> THE PROBLEM
Any image found in the entries is to be skipped; the rest is returned word for word.

(Before-and-after coordinate records)
★ ★ ★ ★
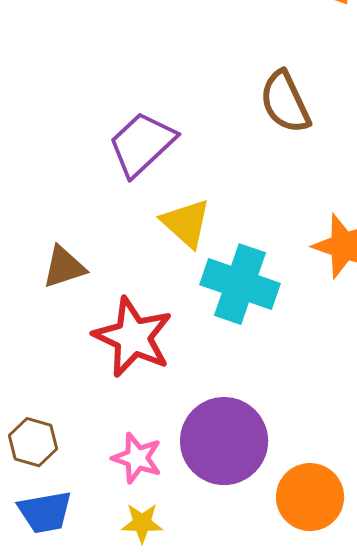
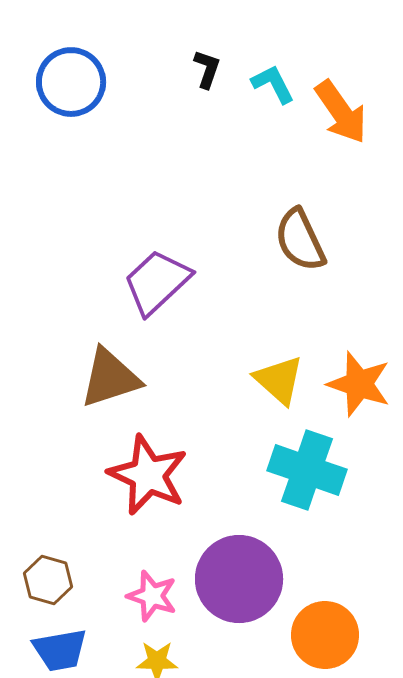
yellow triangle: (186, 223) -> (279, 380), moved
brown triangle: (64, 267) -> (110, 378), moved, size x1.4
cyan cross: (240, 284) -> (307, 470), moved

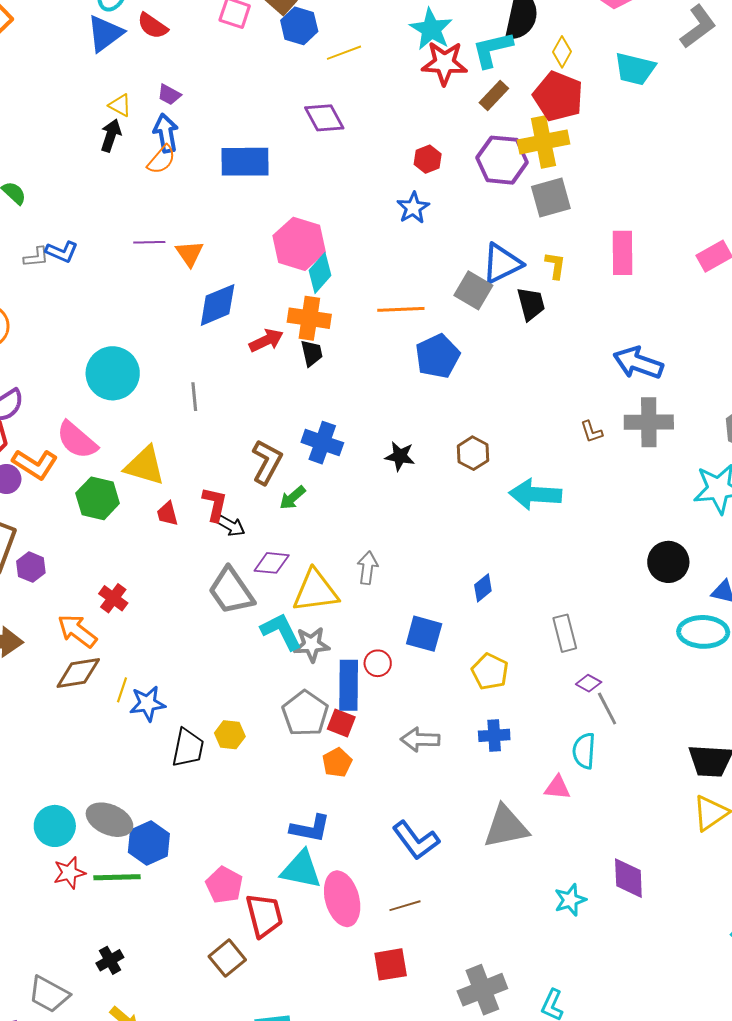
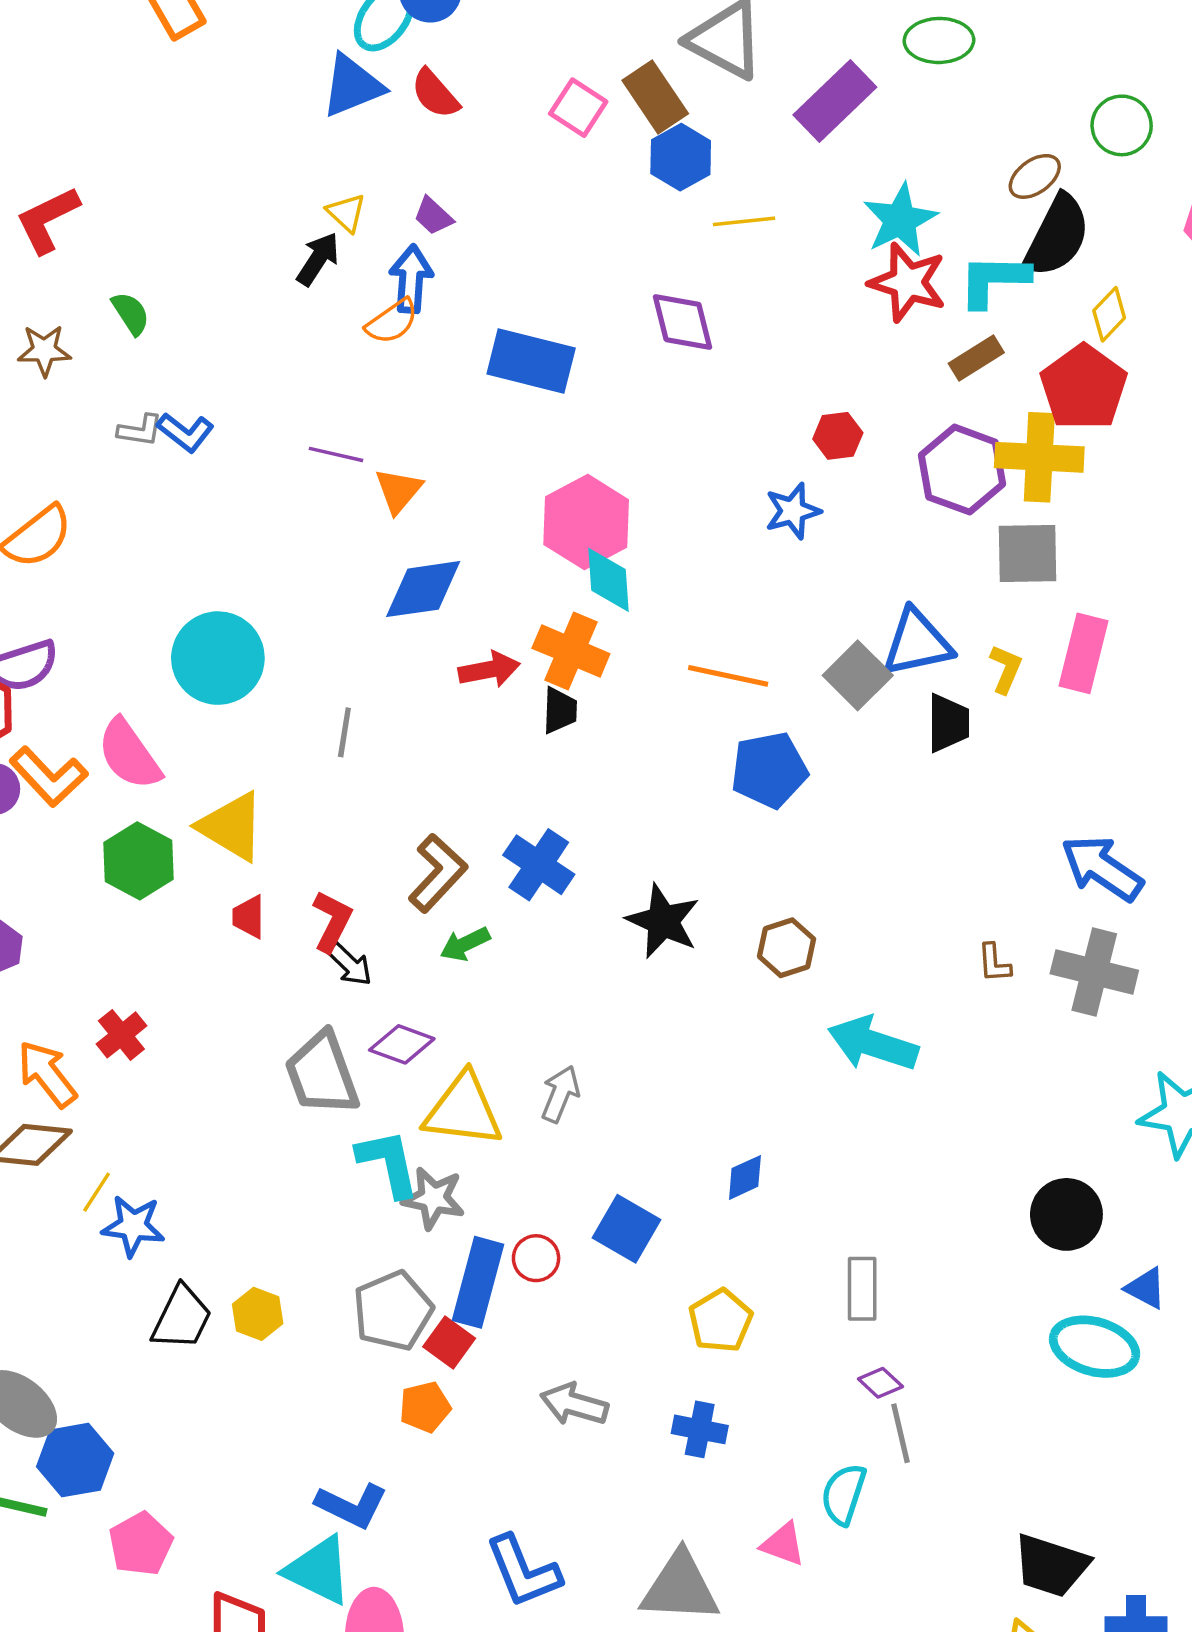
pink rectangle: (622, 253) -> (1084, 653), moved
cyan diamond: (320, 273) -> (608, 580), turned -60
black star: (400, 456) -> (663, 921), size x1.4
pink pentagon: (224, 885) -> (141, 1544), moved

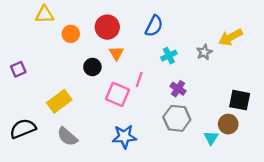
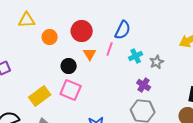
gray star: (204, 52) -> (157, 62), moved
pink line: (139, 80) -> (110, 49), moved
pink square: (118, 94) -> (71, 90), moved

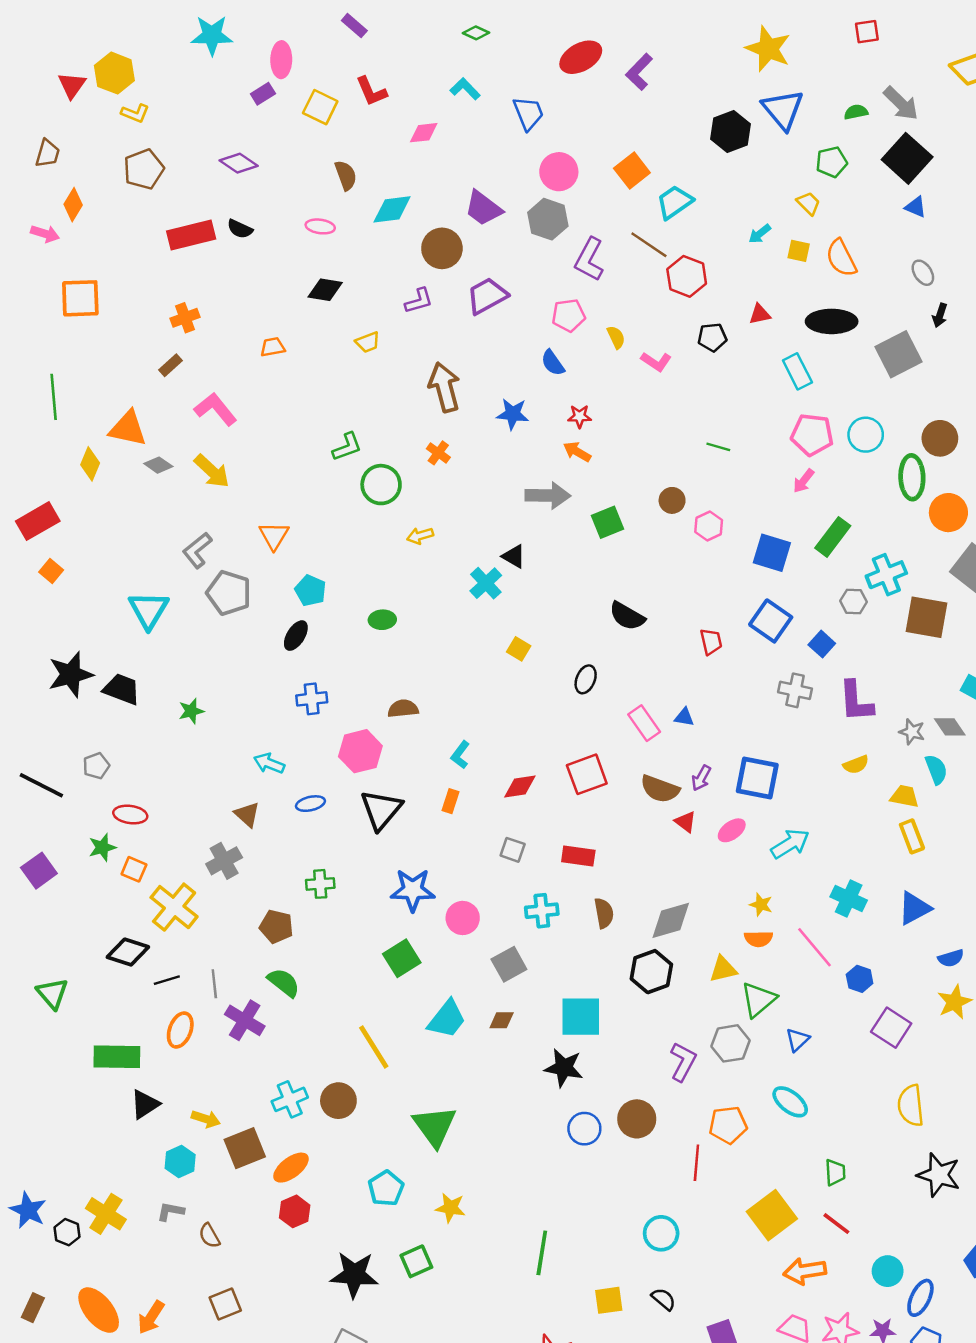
★ ★ ★ ★
> WRITTEN ANSWER
yellow triangle: (186, 223) -> (279, 380), moved
brown triangle: (64, 267) -> (110, 378), moved, size x1.4
cyan cross: (240, 284) -> (307, 470), moved

pink rectangle: (622, 253) -> (1084, 653), moved
cyan diamond: (320, 273) -> (608, 580), turned -60
black star: (400, 456) -> (663, 921), size x1.4
pink pentagon: (224, 885) -> (141, 1544), moved

gray star: (204, 52) -> (157, 62), moved
pink line: (139, 80) -> (110, 49), moved
pink square: (118, 94) -> (71, 90), moved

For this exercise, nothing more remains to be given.